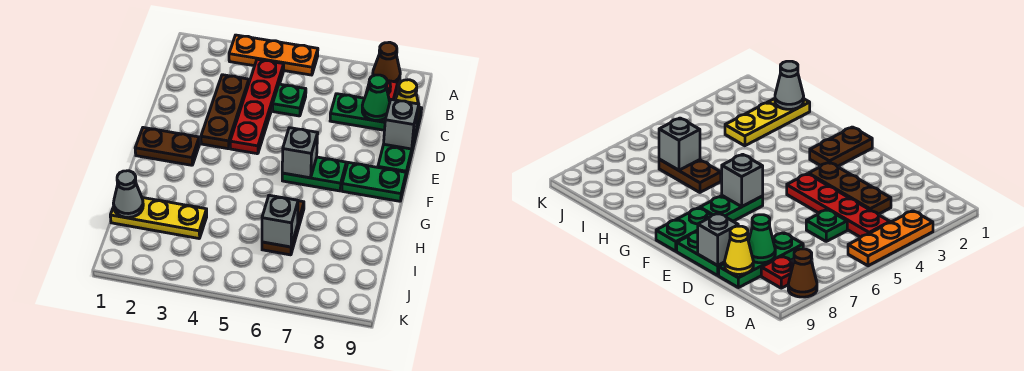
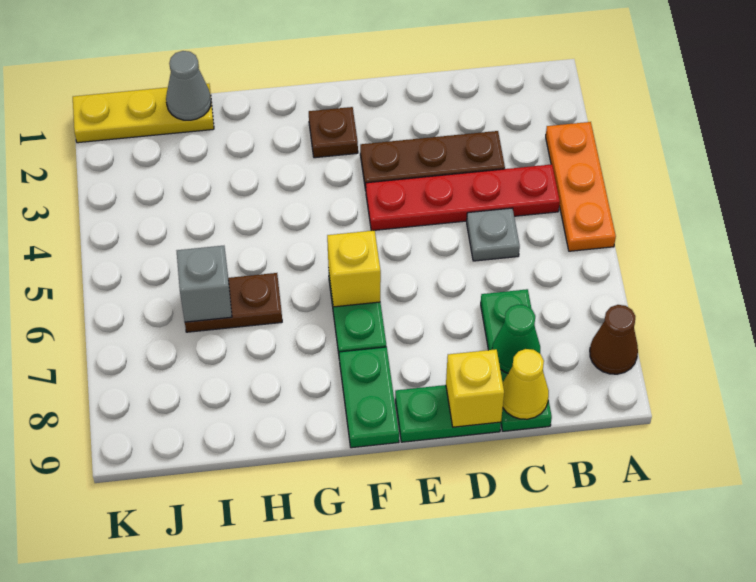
red plate B8 level 1 -> none
green plate C5 level 1 -> grey plate C5 level 1
grey brick D9 level 2 -> yellow brick D9 level 2
brown plate F1:F2 level 1 -> brown plate F2 level 1
grey brick F6 level 2 -> yellow brick F6 level 2
yellow plate I1:I3 level 1 -> yellow plate I1:K1 level 1

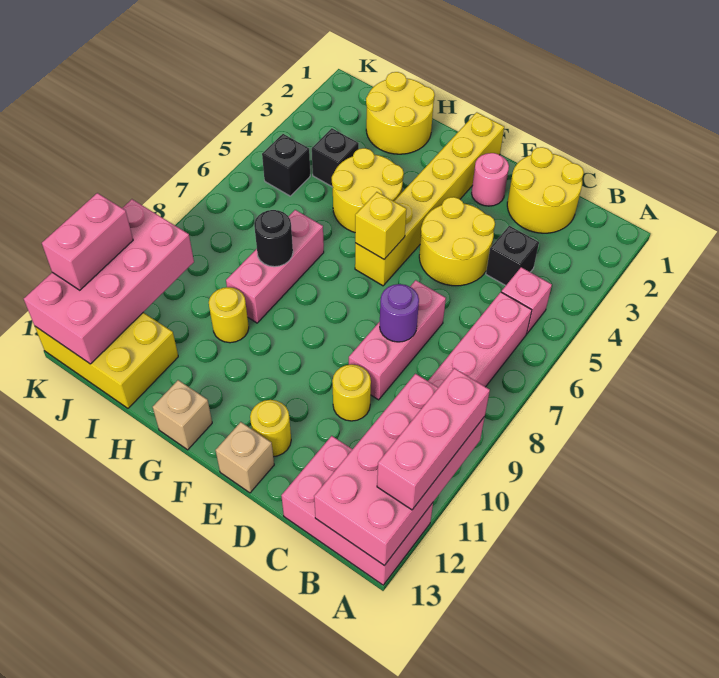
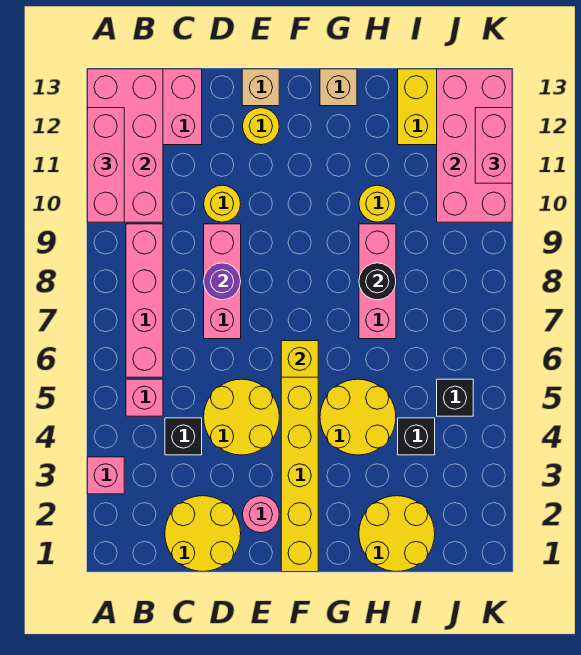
none -> pink brick A3 level 1

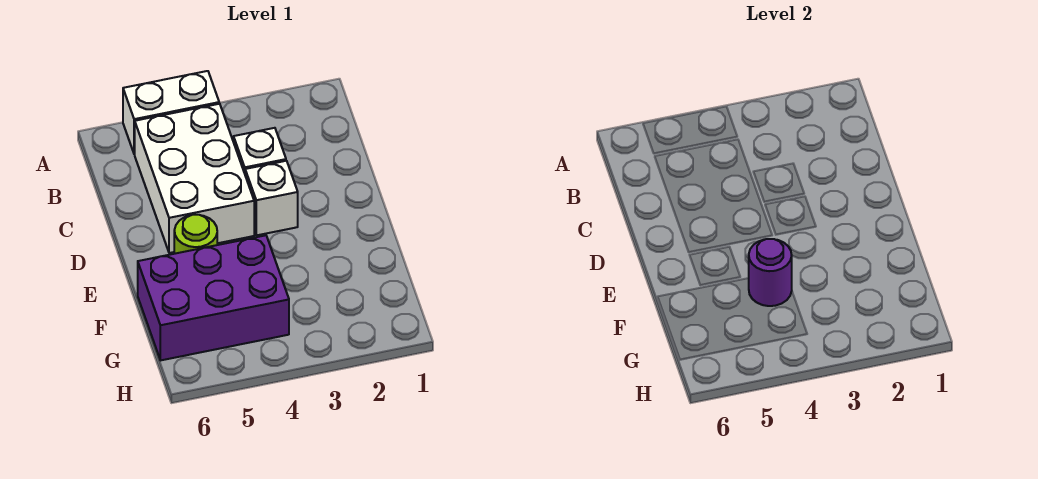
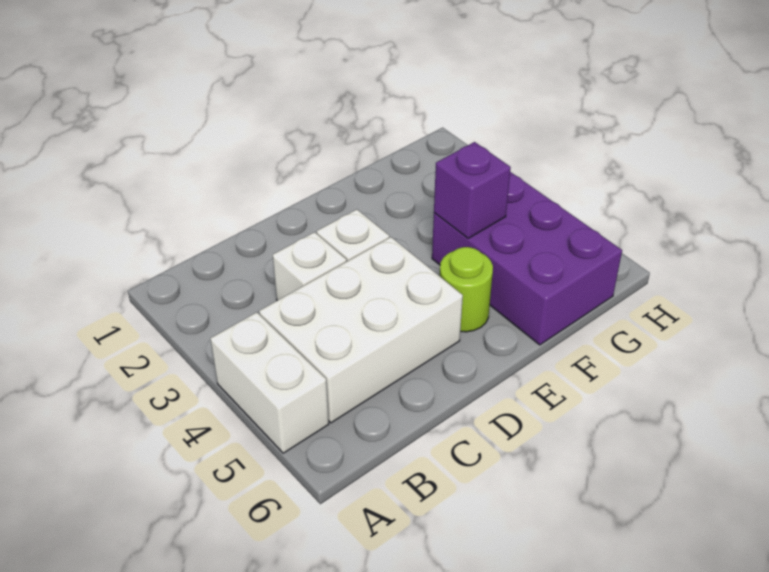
purple round brick F4 level 2 -> purple brick F4 level 2

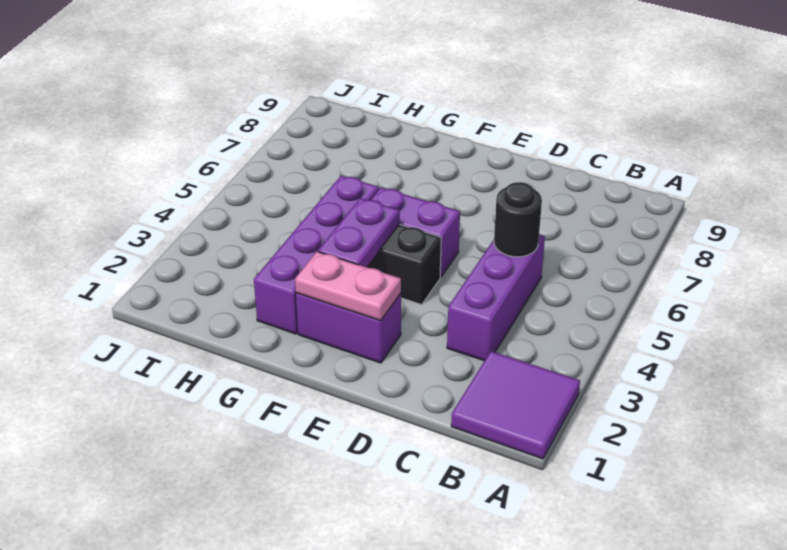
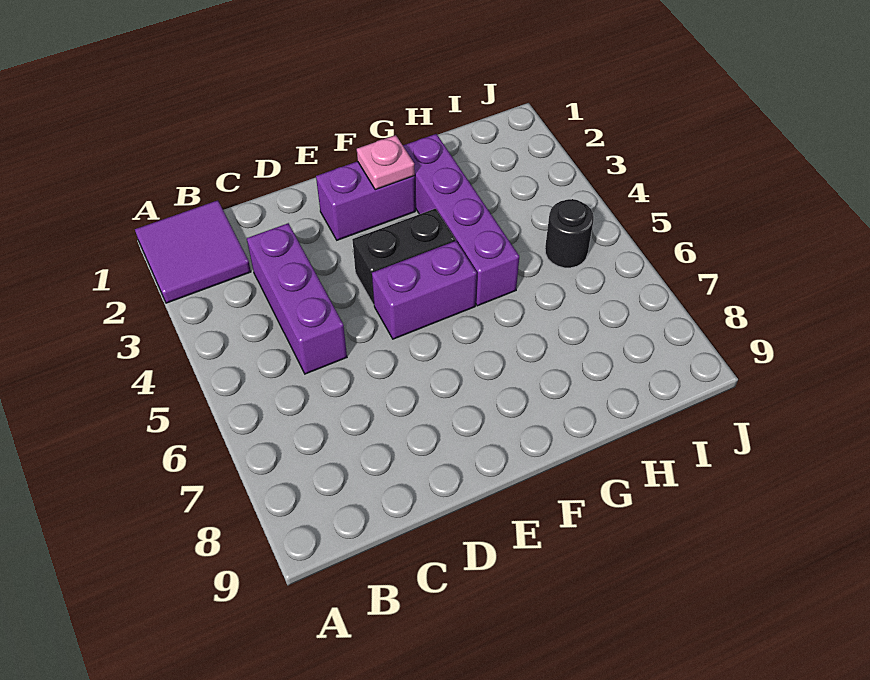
black round brick C5 level 2 -> black round brick I5 level 1
pink plate E2:F2 level 2 -> pink plate F2 level 2
purple plate F3:F4 level 2 -> none

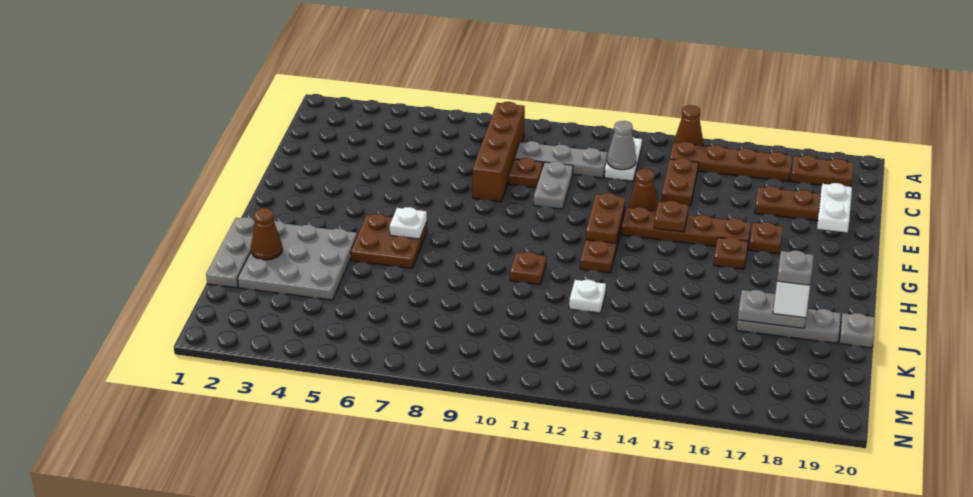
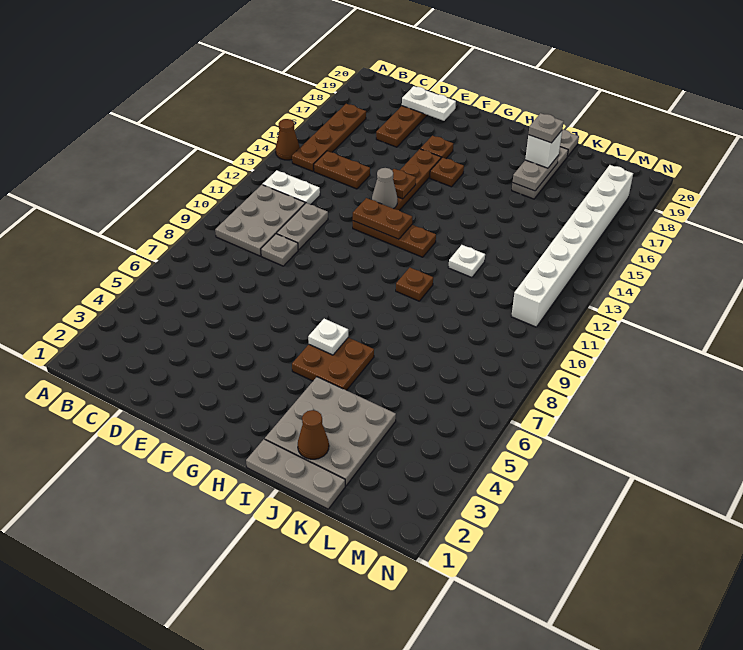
brown brick B8:E8 level 1 -> none
brown plate B18:B19 level 1 -> none
grey plate C9:C11 level 1 -> grey plate B9:C11 level 1
grey cone C12 level 2 -> grey cone F13 level 2
brown plate D9 level 1 -> grey plate D9 level 1
grey plate D10:E10 level 1 -> grey plate D10:D11 level 1
brown cone E13 level 1 -> none
none -> white brick M11:M18 level 1

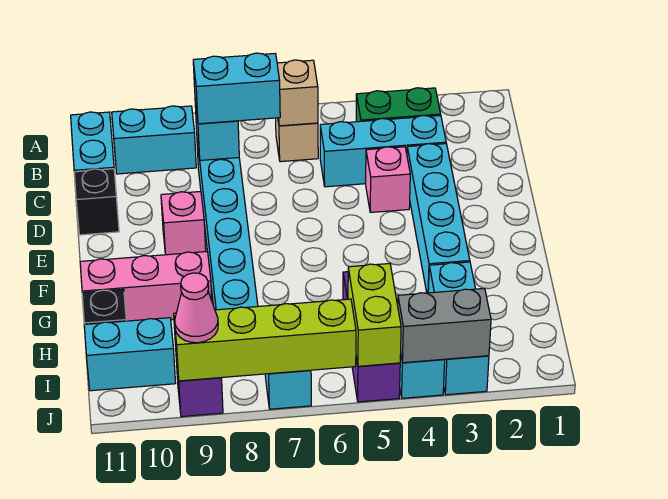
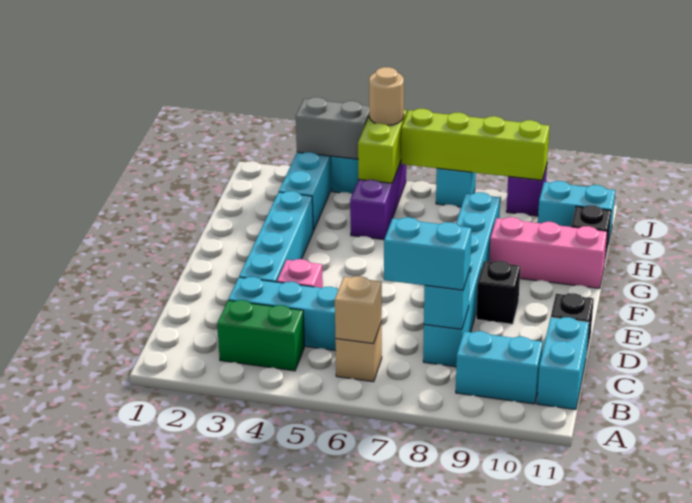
pink brick E9 level 1 -> black brick E9 level 1
none -> tan round brick J5 level 3
pink cone J9 level 3 -> none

______

== Exercise requirements ==
Please set the records down again exactly as written. The pictures should not be included.

== Result of the exercise ==
red plate B8 level 1 -> none
green plate C5 level 1 -> grey plate C5 level 1
grey brick D9 level 2 -> yellow brick D9 level 2
brown plate F1:F2 level 1 -> brown plate F2 level 1
grey brick F6 level 2 -> yellow brick F6 level 2
yellow plate I1:I3 level 1 -> yellow plate I1:K1 level 1

none -> pink brick A3 level 1

purple round brick F4 level 2 -> purple brick F4 level 2

black round brick C5 level 2 -> black round brick I5 level 1
pink plate E2:F2 level 2 -> pink plate F2 level 2
purple plate F3:F4 level 2 -> none

brown brick B8:E8 level 1 -> none
brown plate B18:B19 level 1 -> none
grey plate C9:C11 level 1 -> grey plate B9:C11 level 1
grey cone C12 level 2 -> grey cone F13 level 2
brown plate D9 level 1 -> grey plate D9 level 1
grey plate D10:E10 level 1 -> grey plate D10:D11 level 1
brown cone E13 level 1 -> none
none -> white brick M11:M18 level 1

pink brick E9 level 1 -> black brick E9 level 1
none -> tan round brick J5 level 3
pink cone J9 level 3 -> none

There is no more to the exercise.